Aim: Look for "Segment stroma." in the listing below, then copy exactly the line it appears in and all lines after it to the end, and nothing more.
-.-.-
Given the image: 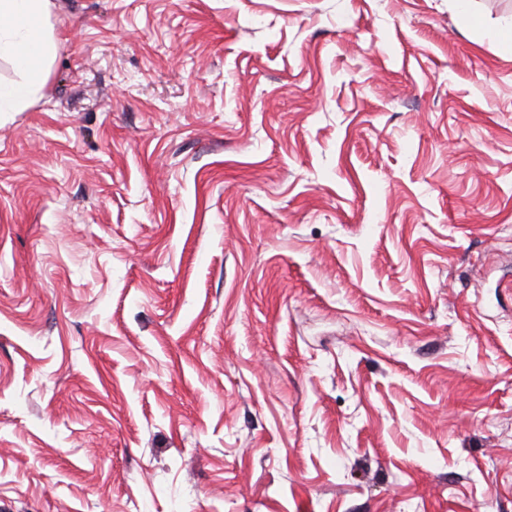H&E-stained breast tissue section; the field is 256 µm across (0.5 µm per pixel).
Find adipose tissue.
<instances>
[{
  "mask_svg": "<svg viewBox=\"0 0 512 512\" xmlns=\"http://www.w3.org/2000/svg\"><path fill=\"white\" fill-rule=\"evenodd\" d=\"M54 0H0V54L12 56L22 80L0 87V112L27 106L42 87L45 62L54 51L50 24Z\"/></svg>",
  "mask_w": 512,
  "mask_h": 512,
  "instance_id": "obj_1",
  "label": "adipose tissue"
}]
</instances>
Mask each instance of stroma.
<instances>
[{"instance_id": "35a3bbf8", "label": "stroma", "mask_w": 512, "mask_h": 512, "mask_svg": "<svg viewBox=\"0 0 512 512\" xmlns=\"http://www.w3.org/2000/svg\"><path fill=\"white\" fill-rule=\"evenodd\" d=\"M55 3L0 512H512V0Z\"/></svg>"}]
</instances>
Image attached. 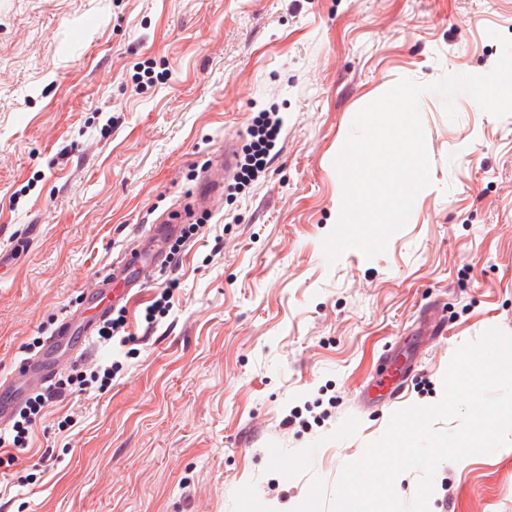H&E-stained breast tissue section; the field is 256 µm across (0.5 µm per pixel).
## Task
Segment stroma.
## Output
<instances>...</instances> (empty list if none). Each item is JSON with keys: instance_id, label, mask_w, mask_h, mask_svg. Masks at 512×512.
<instances>
[{"instance_id": "1", "label": "stroma", "mask_w": 512, "mask_h": 512, "mask_svg": "<svg viewBox=\"0 0 512 512\" xmlns=\"http://www.w3.org/2000/svg\"><path fill=\"white\" fill-rule=\"evenodd\" d=\"M512 0H0V376L66 312L100 322L97 271L146 255L213 154L228 179L204 229L125 293L131 339L69 365L112 384L45 408L0 467V512H293L397 411L443 396L454 353L512 336V115L466 94L418 102L432 185L384 254L328 263L334 161L390 83L483 75ZM171 288L156 326L145 313ZM411 364L397 402L377 385ZM429 512H512V445L442 463ZM258 136L259 139L257 140V143L253 145L255 148L253 150V153L246 159L247 163H245L243 166L240 167V170H242V177L248 176L255 170L258 171V169L262 168L264 161L266 159V156L268 155L271 146L272 136L271 133H265L264 130H254L253 131V137ZM264 136V138H262Z\"/></svg>"}]
</instances>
-.-.-
Written answer:
Segment stroma.
## Output
<instances>...</instances> (empty list if none). Each item is JSON with keys: instance_id, label, mask_w, mask_h, mask_svg. Masks at 512×512.
<instances>
[{"instance_id": "1", "label": "stroma", "mask_w": 512, "mask_h": 512, "mask_svg": "<svg viewBox=\"0 0 512 512\" xmlns=\"http://www.w3.org/2000/svg\"><path fill=\"white\" fill-rule=\"evenodd\" d=\"M512 0H0V376L66 312L100 322L97 271L146 255L213 154L228 179L204 229L125 293L131 339L69 365L112 384L45 408L0 467V512H293L397 411L443 396L454 353L512 336V115L466 94L418 102L432 185L384 254L328 263L334 161L390 83L483 75ZM171 288L156 326L145 313ZM411 364L397 402L377 385ZM429 512H512V445L442 463ZM258 136L259 139L257 140V143L253 145L255 148L253 150V153L246 159L247 163H245L243 166L240 167V170H242V177L248 176L255 170L258 171V169L262 168L264 161L266 159V156L268 155L271 146L272 136L271 133H265L264 130H254L253 131V137ZM264 136V138H262Z\"/></svg>"}]
</instances>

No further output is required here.